**About this task:** From the entries that follow, reproduce exactly and only the lines from the line with "(570, 168) = (708, 254): none -> blue hammer" to the line with "(733, 134) = (787, 138): none -> green nut", endpoints included.

**Source data:**
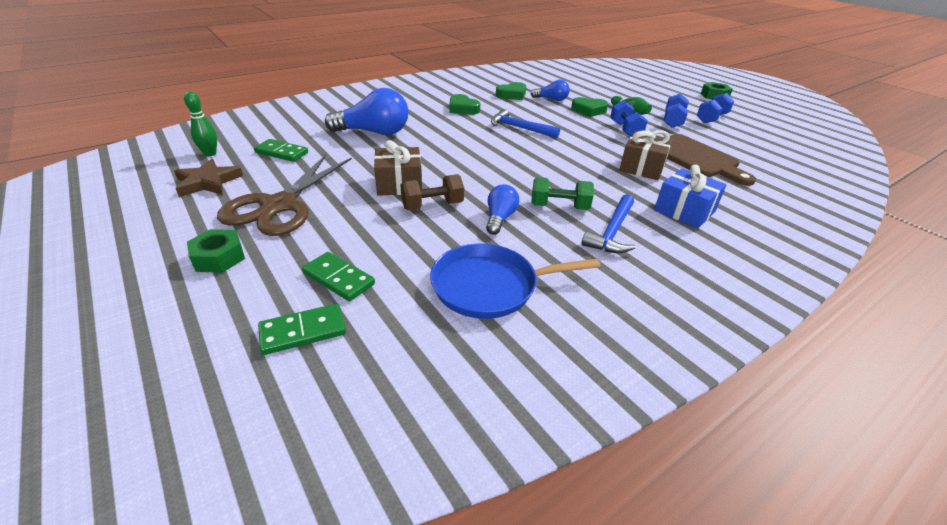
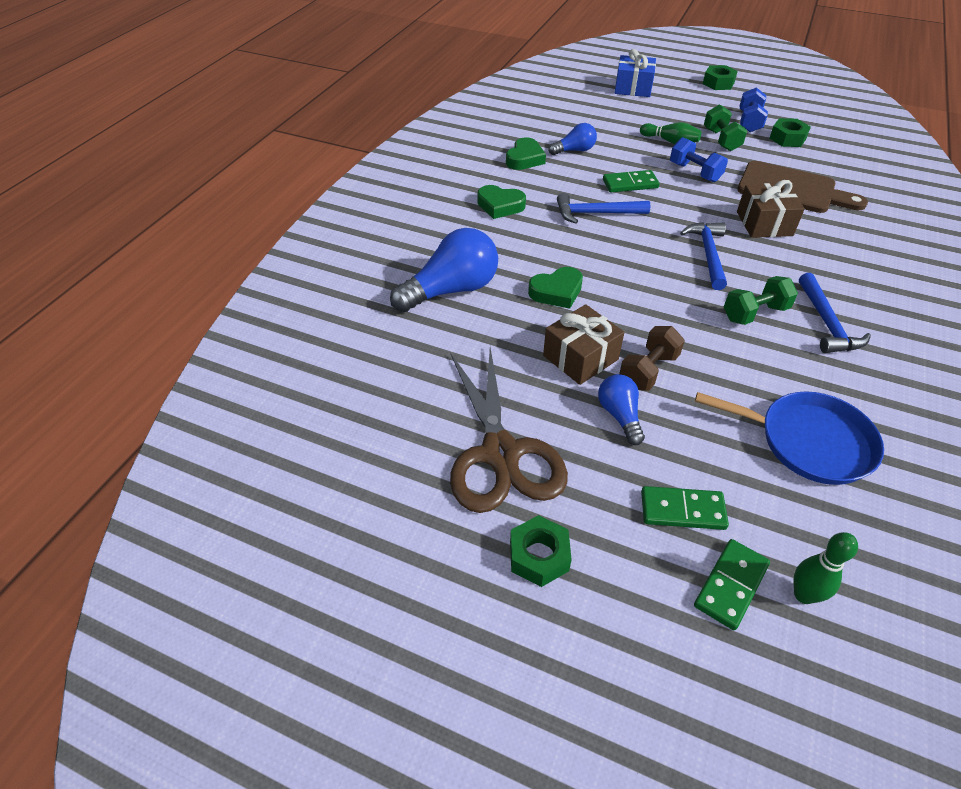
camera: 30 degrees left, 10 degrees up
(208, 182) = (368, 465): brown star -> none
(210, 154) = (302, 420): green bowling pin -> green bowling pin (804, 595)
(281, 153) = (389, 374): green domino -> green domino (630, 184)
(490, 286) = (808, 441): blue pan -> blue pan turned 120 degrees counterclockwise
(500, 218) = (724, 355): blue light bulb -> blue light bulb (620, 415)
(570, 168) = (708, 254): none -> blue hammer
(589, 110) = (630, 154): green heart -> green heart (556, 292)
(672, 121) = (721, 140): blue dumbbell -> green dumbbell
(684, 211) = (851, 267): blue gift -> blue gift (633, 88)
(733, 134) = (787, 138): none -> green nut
---
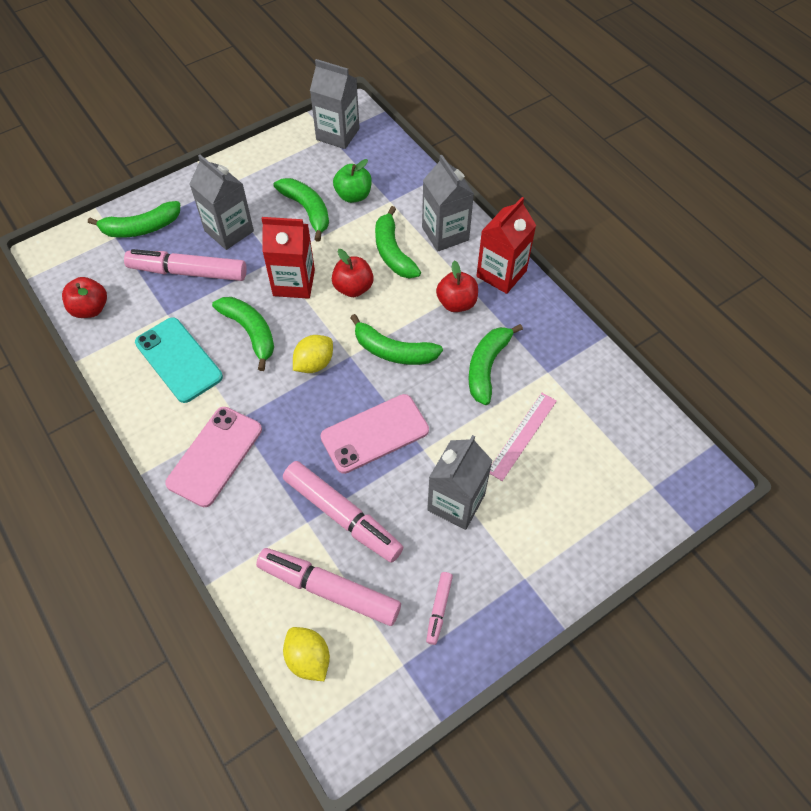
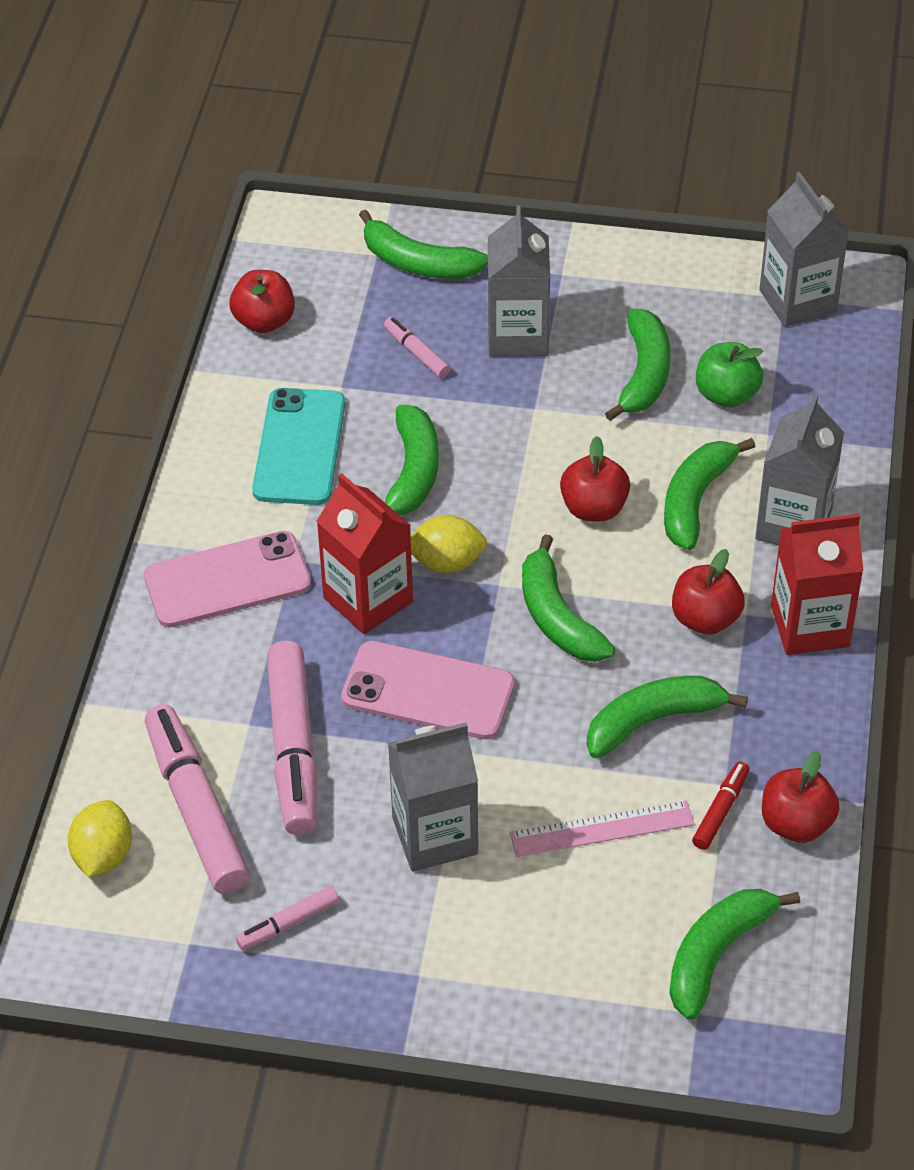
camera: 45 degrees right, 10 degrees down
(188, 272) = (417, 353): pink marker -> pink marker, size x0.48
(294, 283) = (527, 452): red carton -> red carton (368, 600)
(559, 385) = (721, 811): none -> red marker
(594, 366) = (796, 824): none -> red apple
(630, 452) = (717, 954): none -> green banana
* * *
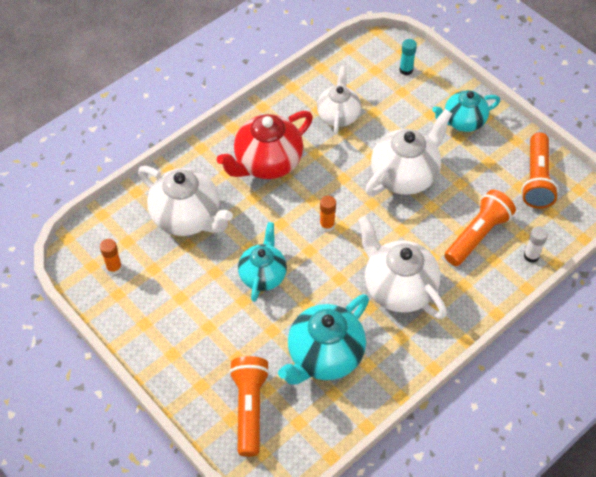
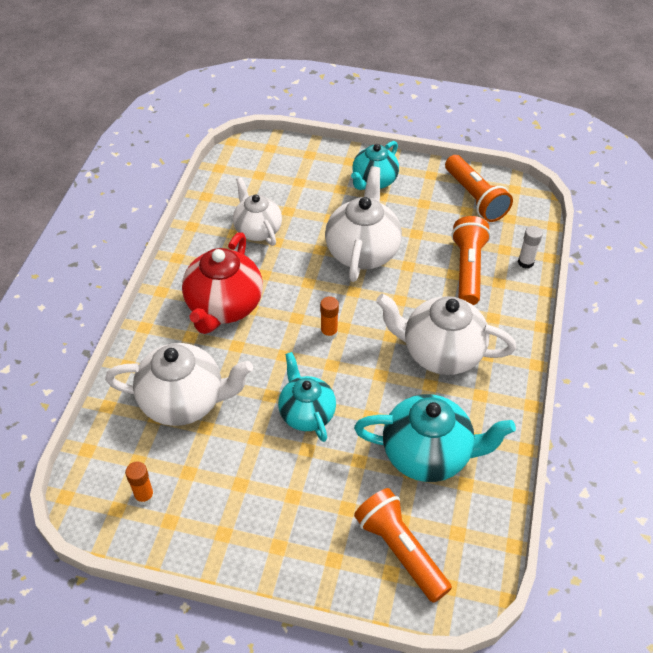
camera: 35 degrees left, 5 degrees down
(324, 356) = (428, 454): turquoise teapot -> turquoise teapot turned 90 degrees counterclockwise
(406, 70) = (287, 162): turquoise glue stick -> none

**Your solution:**
(570, 168) = (708, 254): none -> blue hammer
(589, 110) = (630, 154): green heart -> green heart (556, 292)
(672, 121) = (721, 140): blue dumbbell -> green dumbbell
(684, 211) = (851, 267): blue gift -> blue gift (633, 88)
(733, 134) = (787, 138): none -> green nut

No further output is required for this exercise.